▸ TASK DIRECTIONS:
If a line of the records contains the word "schottky", list it.

BEGIN SOURCE DATA

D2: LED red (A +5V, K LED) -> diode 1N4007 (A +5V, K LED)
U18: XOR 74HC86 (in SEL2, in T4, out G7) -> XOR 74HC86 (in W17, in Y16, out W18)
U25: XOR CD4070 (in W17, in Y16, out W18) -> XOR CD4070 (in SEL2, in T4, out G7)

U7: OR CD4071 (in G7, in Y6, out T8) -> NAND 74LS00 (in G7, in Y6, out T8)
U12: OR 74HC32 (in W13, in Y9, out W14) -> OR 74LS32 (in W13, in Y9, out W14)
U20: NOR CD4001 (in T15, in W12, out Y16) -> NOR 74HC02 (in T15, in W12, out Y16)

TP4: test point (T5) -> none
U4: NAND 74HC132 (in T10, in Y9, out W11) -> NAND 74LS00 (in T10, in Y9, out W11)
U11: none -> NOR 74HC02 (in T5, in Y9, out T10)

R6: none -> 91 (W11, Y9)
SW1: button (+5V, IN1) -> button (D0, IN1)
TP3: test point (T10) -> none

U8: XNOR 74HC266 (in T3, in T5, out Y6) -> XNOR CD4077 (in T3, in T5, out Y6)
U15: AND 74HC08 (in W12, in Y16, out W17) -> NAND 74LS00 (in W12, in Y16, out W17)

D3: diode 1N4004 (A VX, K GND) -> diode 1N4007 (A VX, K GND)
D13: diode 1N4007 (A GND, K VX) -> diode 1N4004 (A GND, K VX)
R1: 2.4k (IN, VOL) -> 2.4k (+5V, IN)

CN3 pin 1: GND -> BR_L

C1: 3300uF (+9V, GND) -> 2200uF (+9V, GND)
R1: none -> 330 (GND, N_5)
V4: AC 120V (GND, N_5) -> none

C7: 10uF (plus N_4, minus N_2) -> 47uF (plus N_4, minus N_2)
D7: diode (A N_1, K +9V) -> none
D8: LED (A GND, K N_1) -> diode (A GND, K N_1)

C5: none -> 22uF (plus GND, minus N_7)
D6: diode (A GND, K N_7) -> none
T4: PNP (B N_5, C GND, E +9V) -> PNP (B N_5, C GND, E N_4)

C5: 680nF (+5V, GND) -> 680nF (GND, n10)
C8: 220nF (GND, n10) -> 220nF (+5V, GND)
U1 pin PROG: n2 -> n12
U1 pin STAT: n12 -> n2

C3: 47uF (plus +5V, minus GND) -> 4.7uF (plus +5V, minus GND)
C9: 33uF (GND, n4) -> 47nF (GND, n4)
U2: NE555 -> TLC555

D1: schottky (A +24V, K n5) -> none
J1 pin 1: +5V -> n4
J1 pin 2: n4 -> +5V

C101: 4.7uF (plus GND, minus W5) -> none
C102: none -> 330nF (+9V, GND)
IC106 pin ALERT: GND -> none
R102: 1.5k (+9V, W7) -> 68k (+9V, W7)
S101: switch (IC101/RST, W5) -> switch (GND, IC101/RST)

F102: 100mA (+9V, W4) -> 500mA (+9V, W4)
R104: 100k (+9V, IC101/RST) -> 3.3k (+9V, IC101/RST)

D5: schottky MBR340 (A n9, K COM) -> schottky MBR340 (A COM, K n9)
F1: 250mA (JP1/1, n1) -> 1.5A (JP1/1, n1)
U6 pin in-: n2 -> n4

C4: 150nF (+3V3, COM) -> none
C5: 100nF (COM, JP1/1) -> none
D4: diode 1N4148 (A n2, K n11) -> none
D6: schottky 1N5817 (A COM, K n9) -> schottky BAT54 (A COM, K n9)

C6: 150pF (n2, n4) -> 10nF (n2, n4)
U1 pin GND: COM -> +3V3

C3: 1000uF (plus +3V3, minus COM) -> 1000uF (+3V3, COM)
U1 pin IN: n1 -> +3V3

END SOURCE DATA

▸ ANSWER TO THIS EXERCISE:
D1: schottky (A +24V, K n5) -> none
D5: schottky MBR340 (A n9, K COM) -> schottky MBR340 (A COM, K n9)
D6: schottky 1N5817 (A COM, K n9) -> schottky BAT54 (A COM, K n9)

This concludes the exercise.